» **WHAT YOU ARE ASKED TO DO**: Copy out the full data exactly as given; pictures should not be included.

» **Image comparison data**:

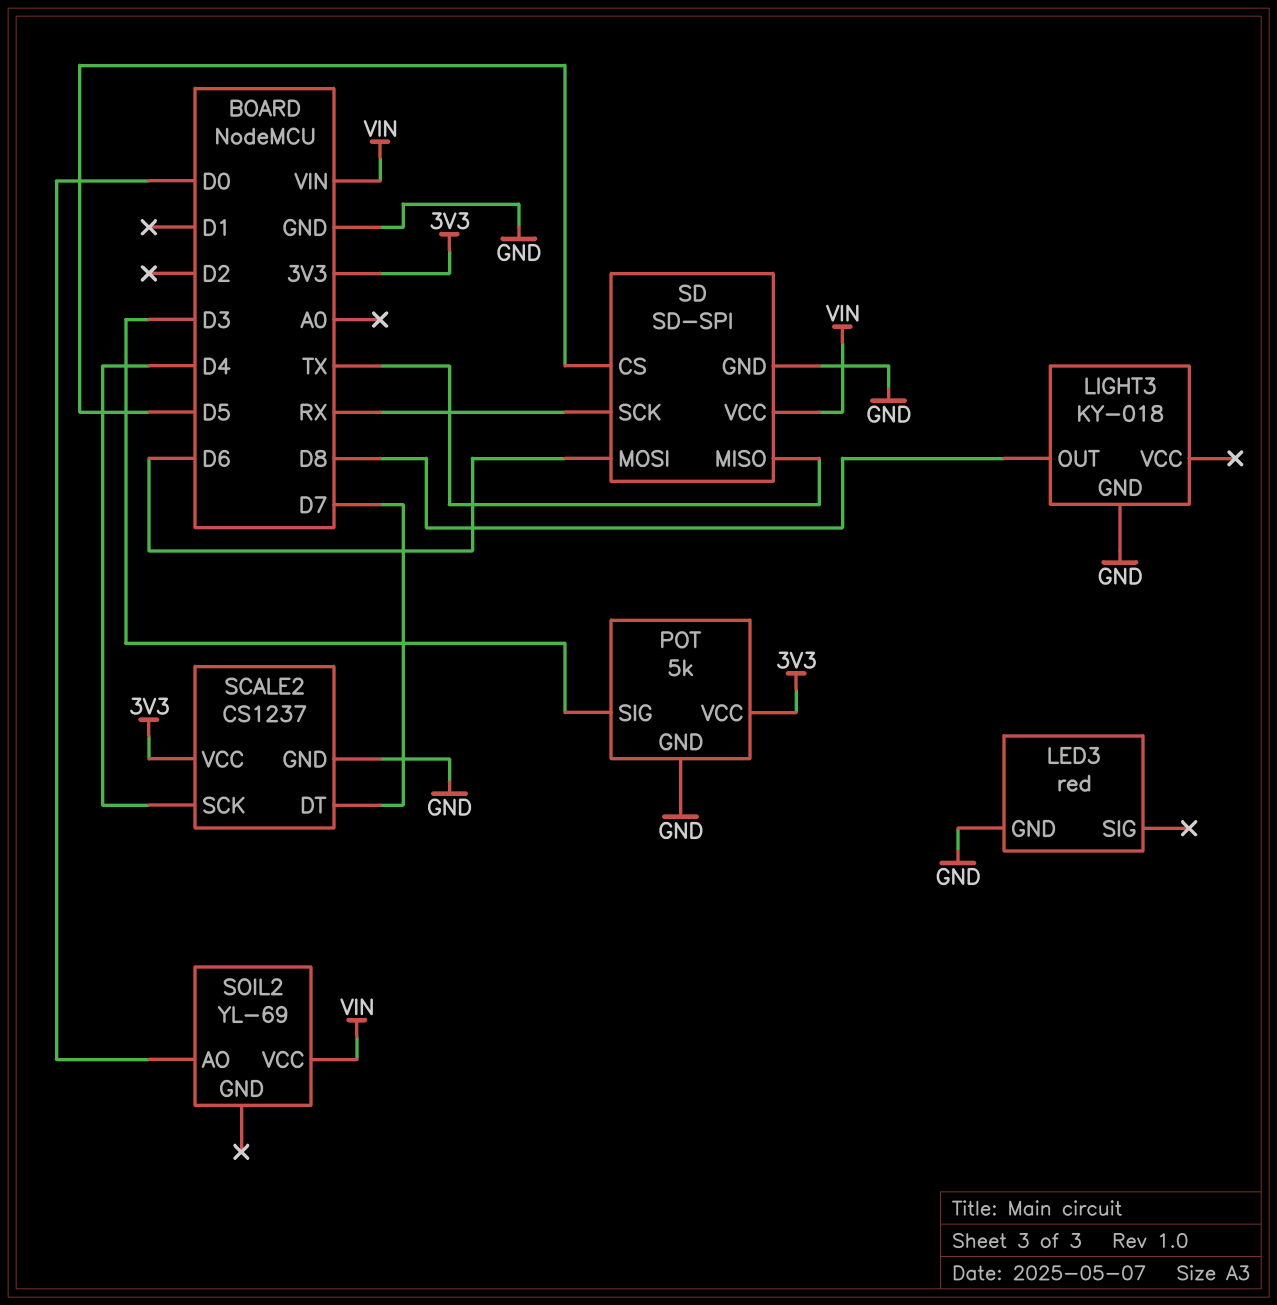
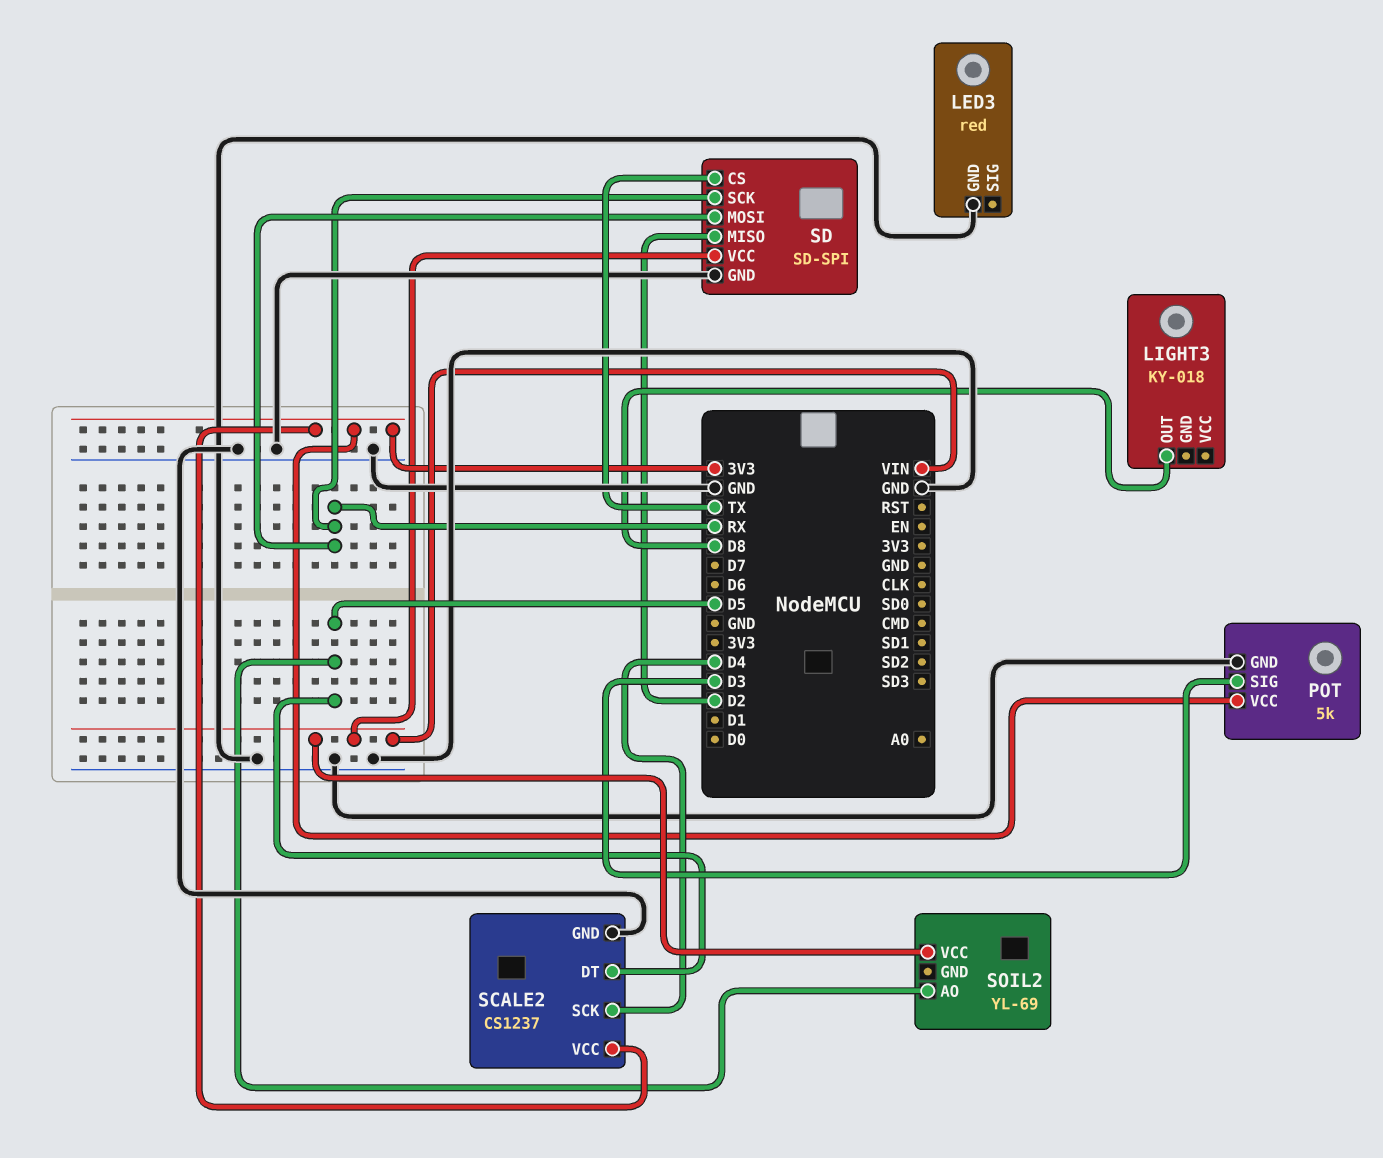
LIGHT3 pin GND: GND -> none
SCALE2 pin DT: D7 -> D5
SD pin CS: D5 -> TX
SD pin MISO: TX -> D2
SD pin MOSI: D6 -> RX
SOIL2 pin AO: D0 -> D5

» **THE ANSWER**:
LIGHT3 pin GND: GND -> none
SCALE2 pin DT: D7 -> D5
SD pin CS: D5 -> TX
SD pin MISO: TX -> D2
SD pin MOSI: D6 -> RX
SOIL2 pin AO: D0 -> D5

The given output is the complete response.